**WHAT YOU ARE ASKED TO DO:**
Records follow. Pull out every line that contains "none".

**MATERIAL FOR THIS EXERCISE:**
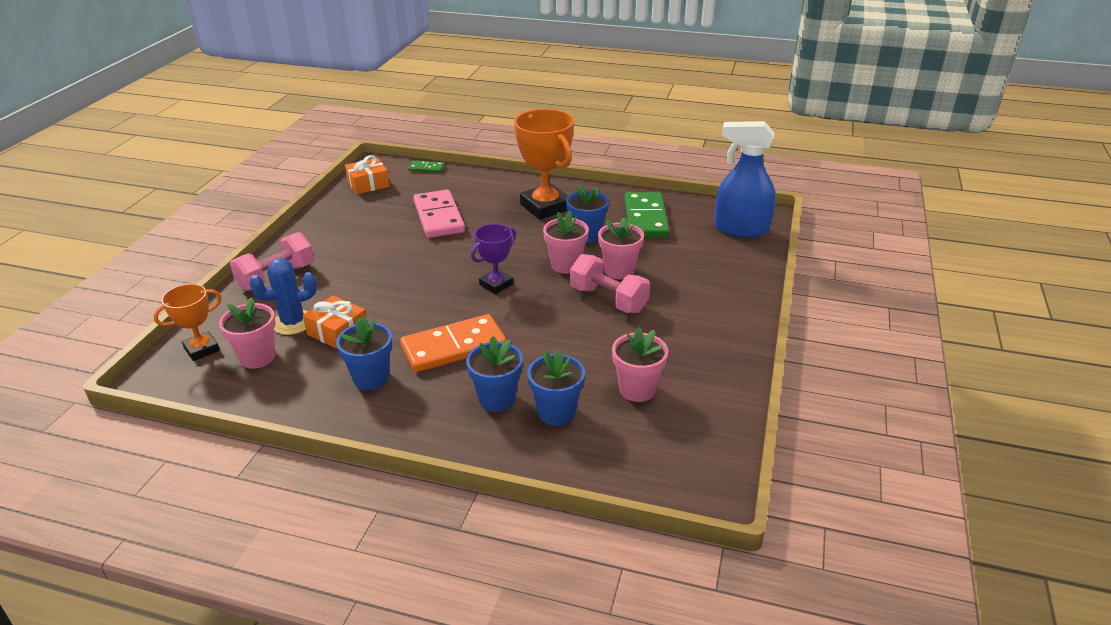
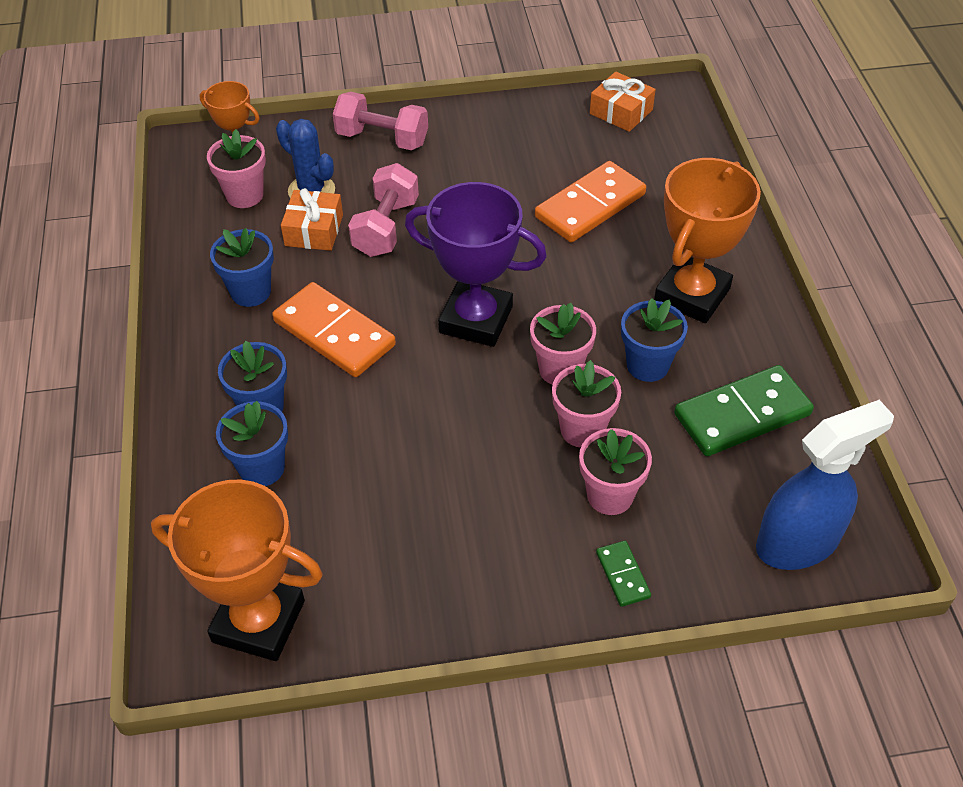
camera: 65 degrees right, 15 degrees up
(426, 168) = (701, 142): green domino -> green domino (622, 575)
(439, 217) = (590, 206): pink domino -> orange domino
(496, 284) = (476, 319): purple trophy -> purple trophy, size x1.77
(608, 299) = (508, 441): pink dumbbell -> pink dumbbell (386, 227)
(637, 389) = (336, 531): pink flower pot -> pink flower pot (610, 495)
(695, 445) = (258, 621): none -> orange trophy
(740, 229) = (798, 542): blue spray bottle -> blue spray bottle turned 75 degrees clockwise

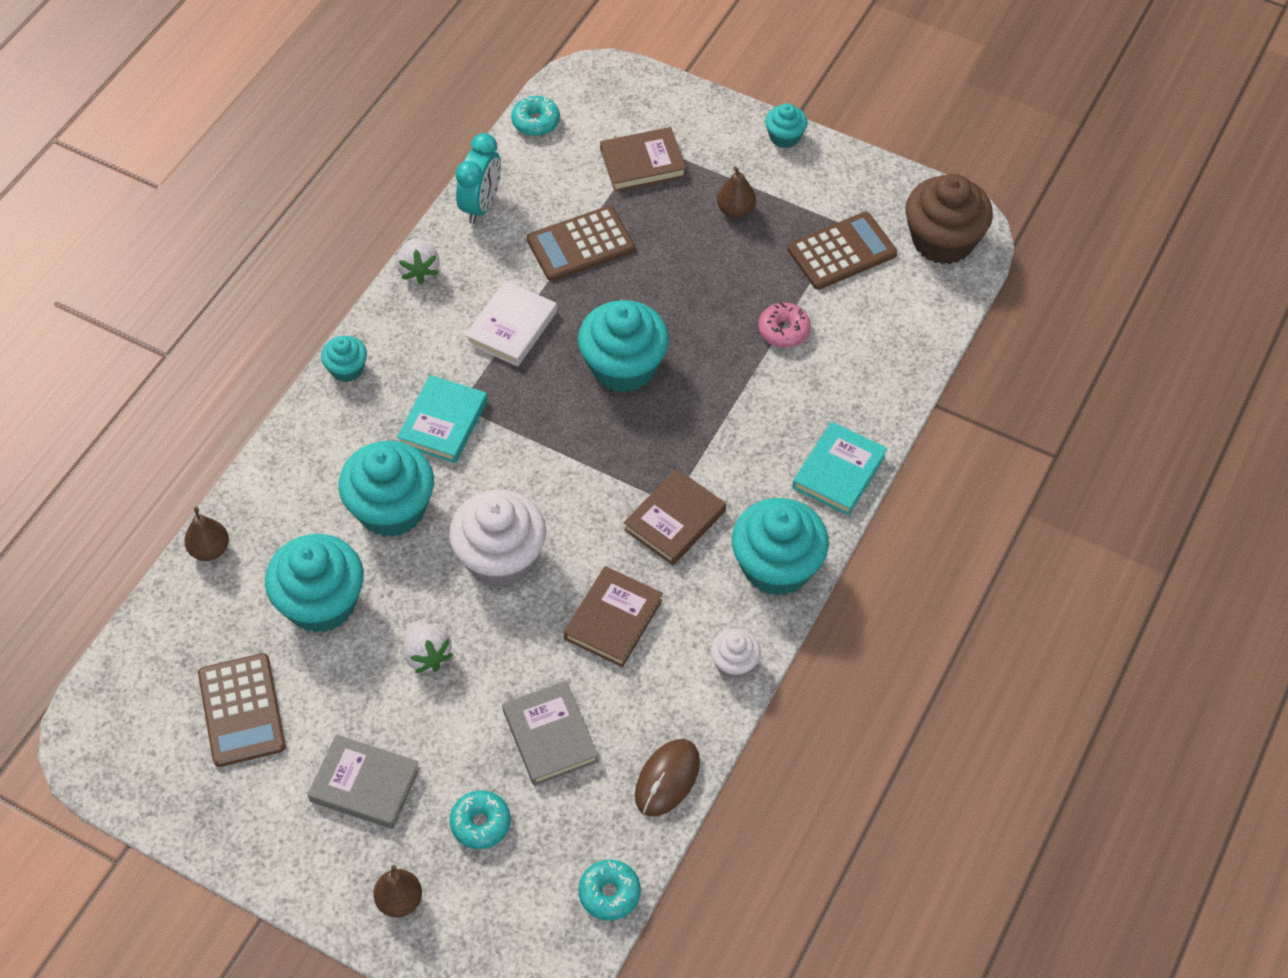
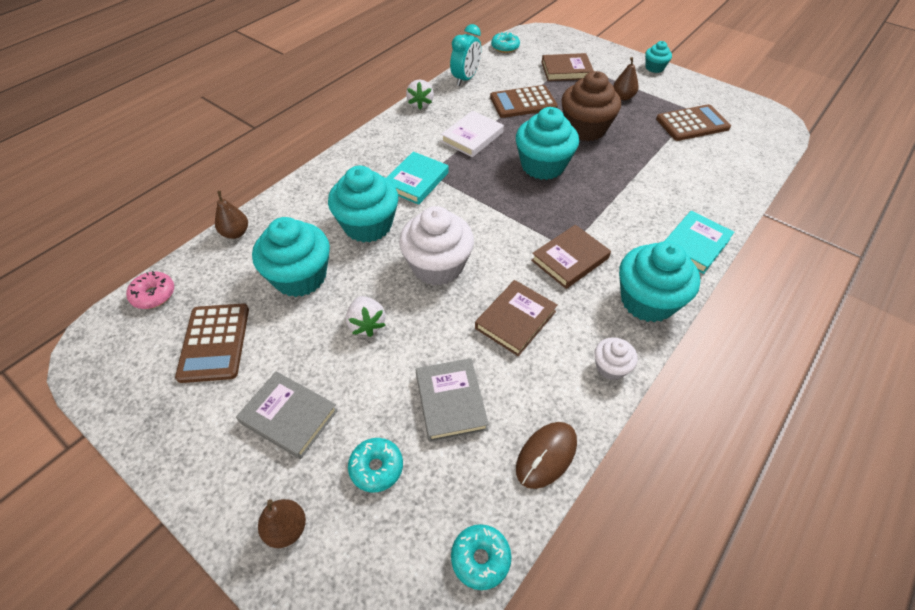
camera: 10 degrees right, 5 degrees down
(347, 369) = (362, 146): turquoise cupcake -> none
(783, 331) = (653, 159): pink donut -> pink donut (154, 295)
(943, 241) = (760, 125): brown cupcake -> brown cupcake (585, 129)

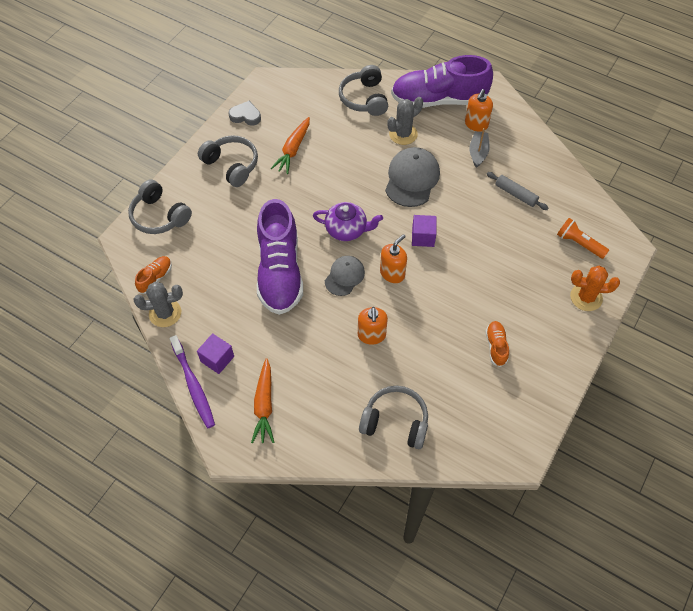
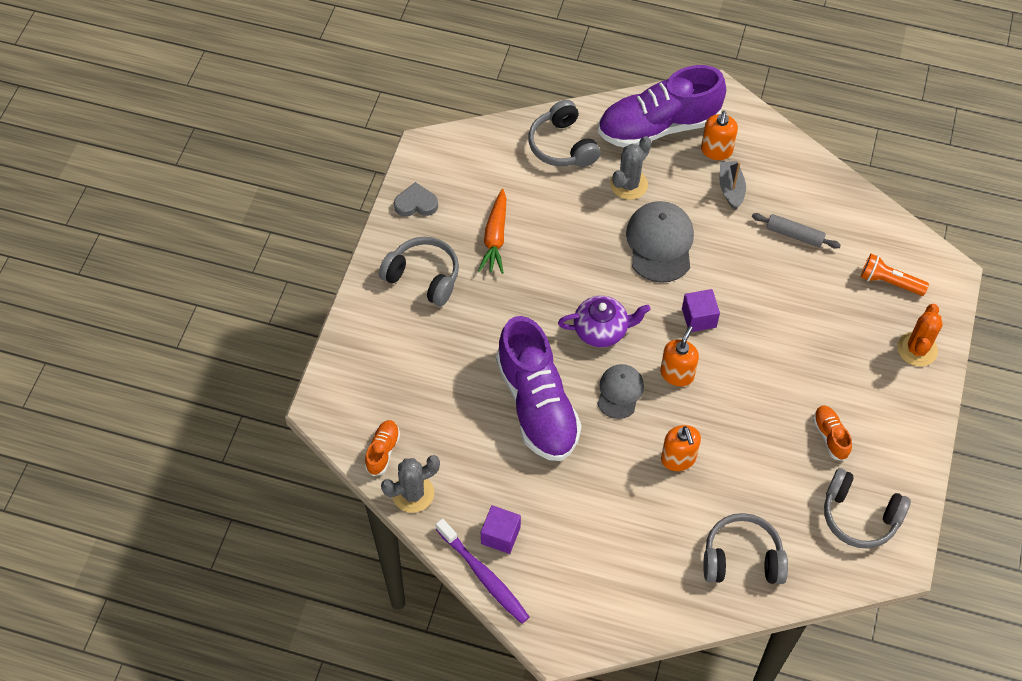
camera: 15 degrees left, 0 degrees up
(159, 216) = (355, 367): grey headphones -> grey headphones (859, 516)
(264, 405) = (579, 578): orange carrot -> none
(586, 297) = (917, 349): orange cactus -> orange cactus turned 60 degrees counterclockwise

**THE COMPLETED TASK:**
(695, 445) = (258, 621): none -> orange trophy
(347, 369) = (362, 146): turquoise cupcake -> none
(264, 405) = (579, 578): orange carrot -> none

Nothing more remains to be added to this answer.